EXERCISE GOAL: Transcribe the entries that follow, every word as written, and drop the pictures.

********

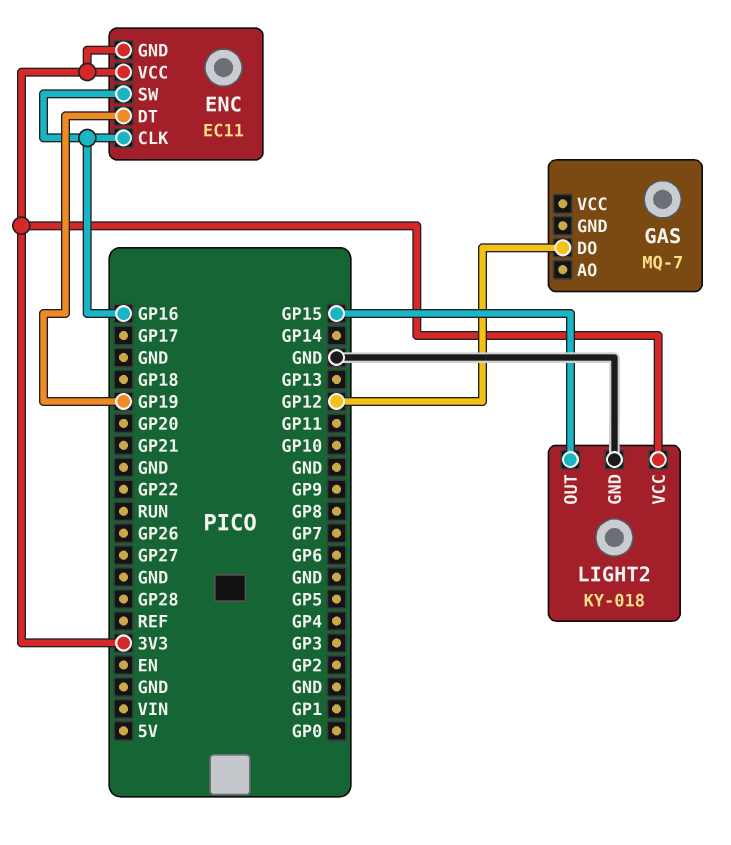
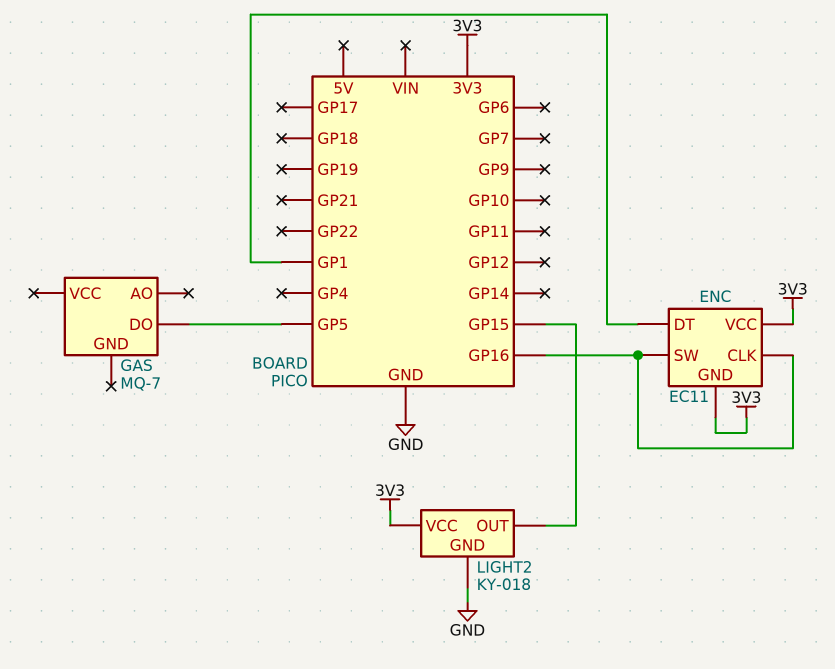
ENC pin DT: GP19 -> GP1
GAS pin DO: GP12 -> GP5

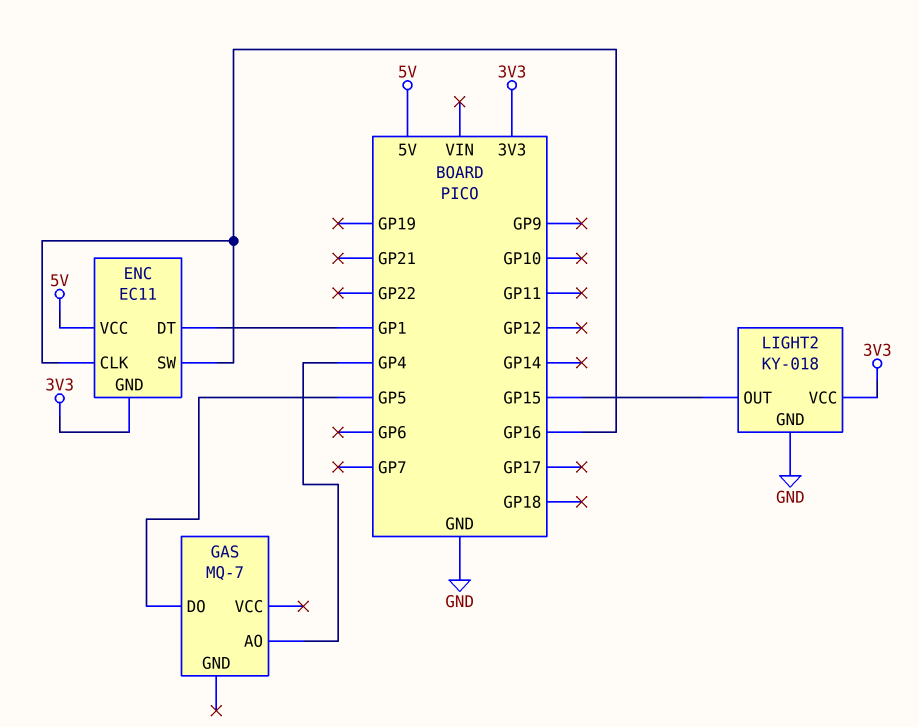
ENC pin VCC: 3V3 -> 5V
GAS pin AO: none -> GP4

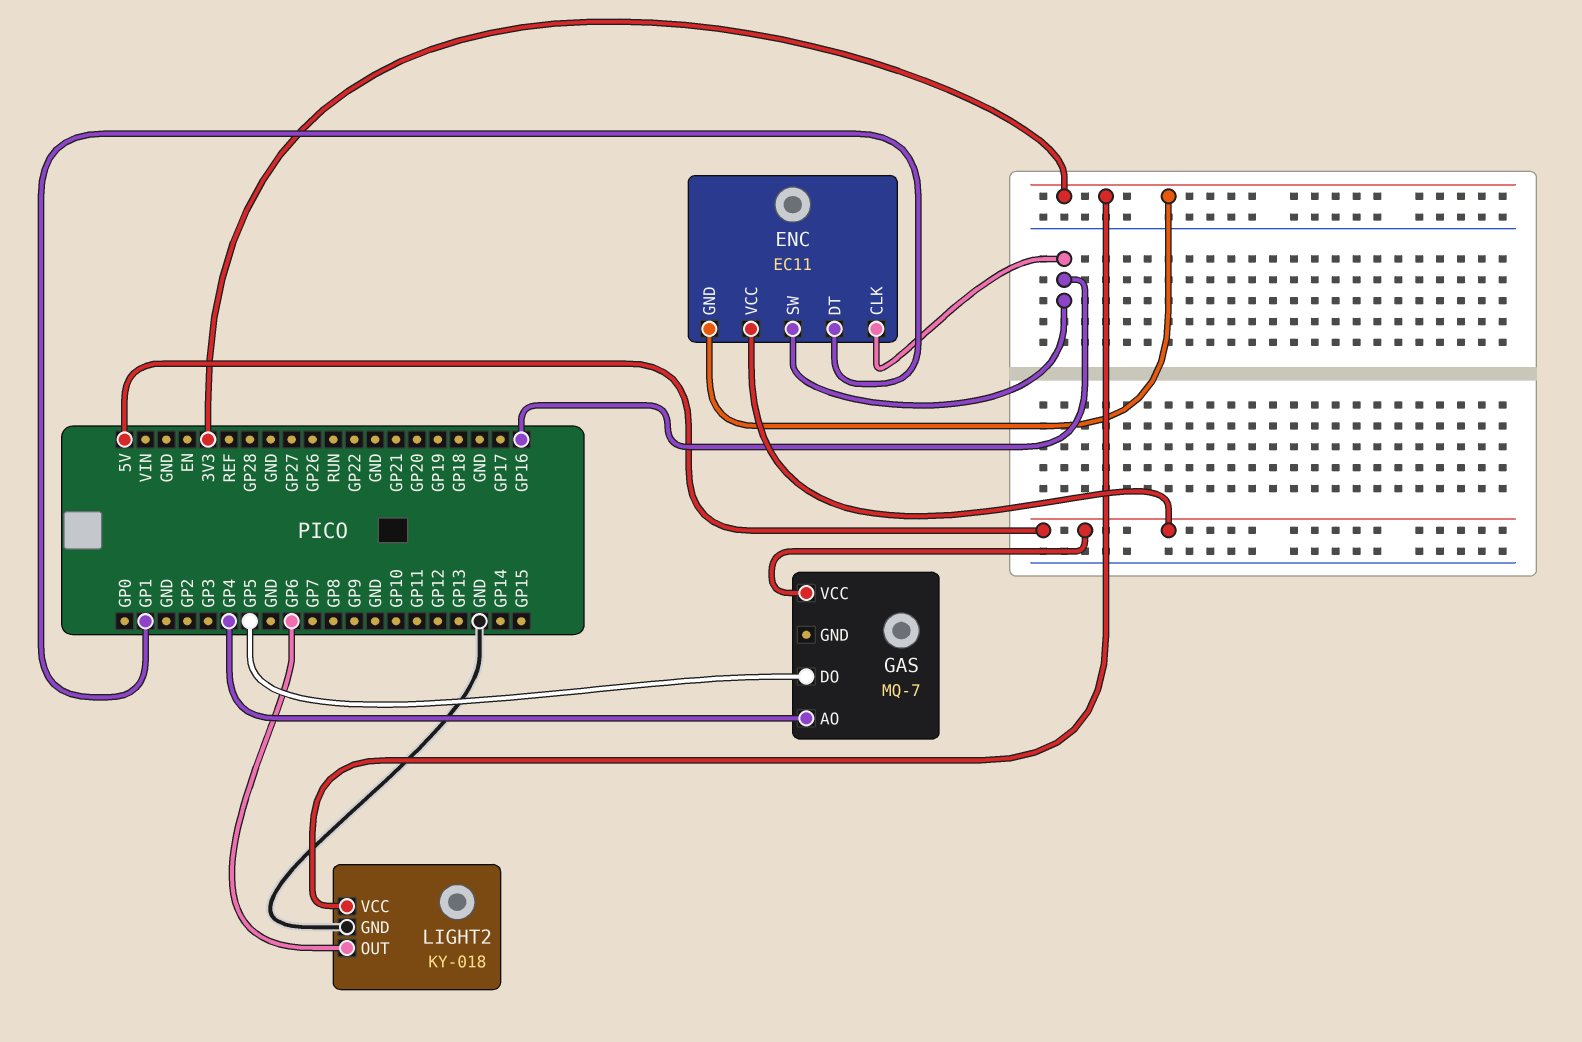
GAS pin VCC: none -> 5V
LIGHT2 pin OUT: GP15 -> GP6

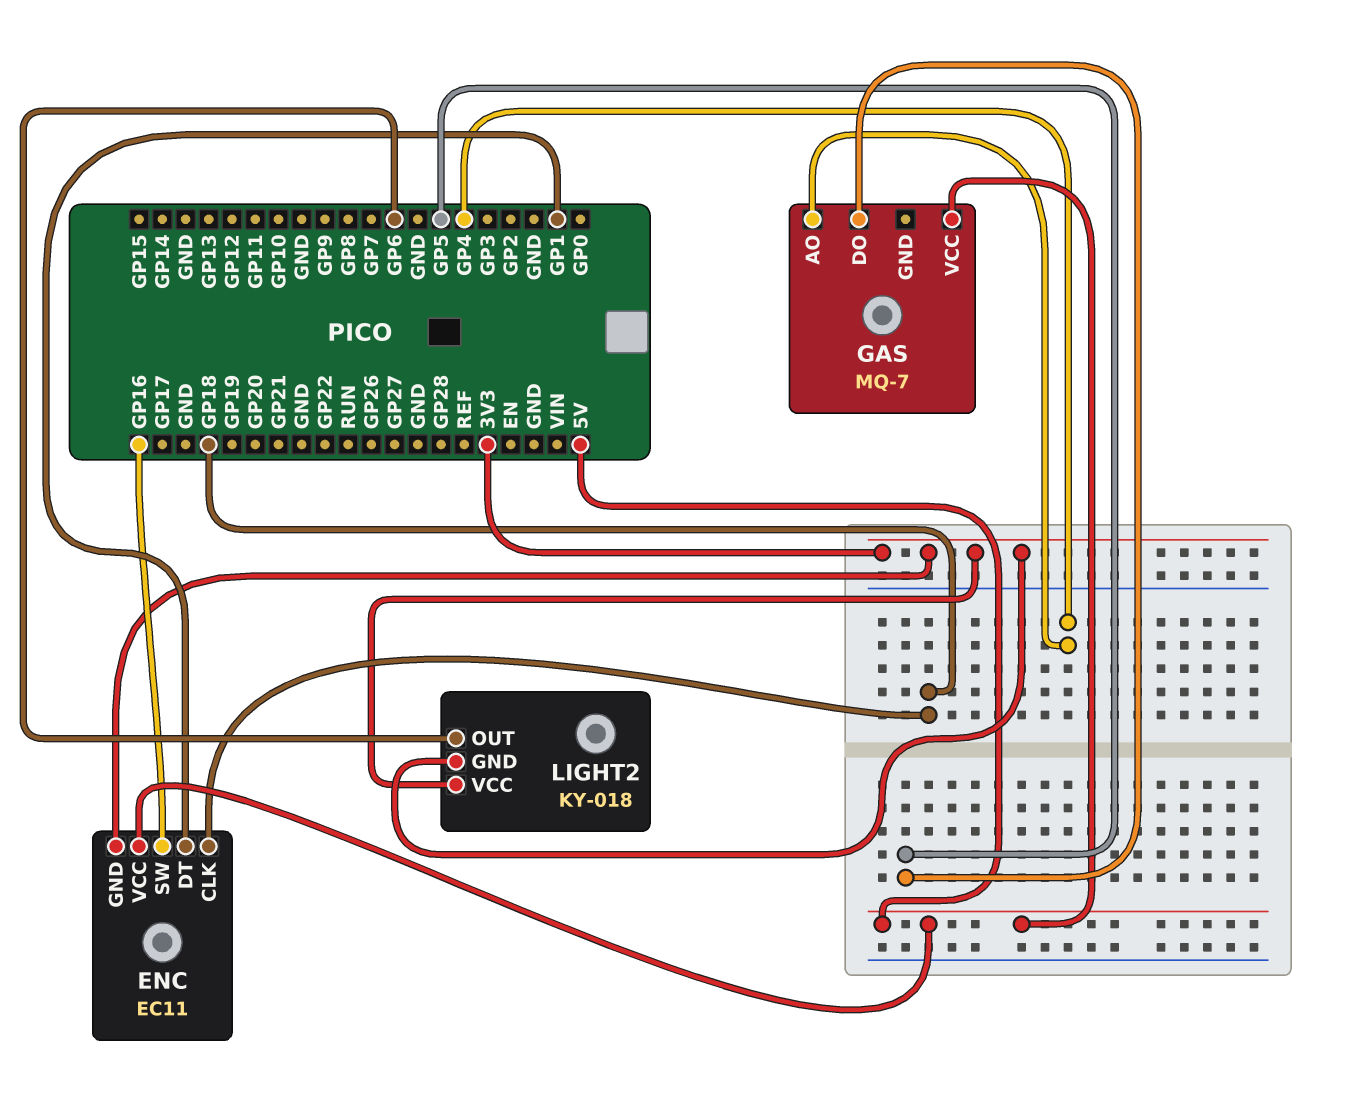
ENC pin CLK: GP16 -> GP18
LIGHT2 pin GND: GND -> 3V3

********

ANSWER FOR THE TASK:
ENC pin DT: GP19 -> GP1
GAS pin DO: GP12 -> GP5

ENC pin VCC: 3V3 -> 5V
GAS pin AO: none -> GP4

GAS pin VCC: none -> 5V
LIGHT2 pin OUT: GP15 -> GP6

ENC pin CLK: GP16 -> GP18
LIGHT2 pin GND: GND -> 3V3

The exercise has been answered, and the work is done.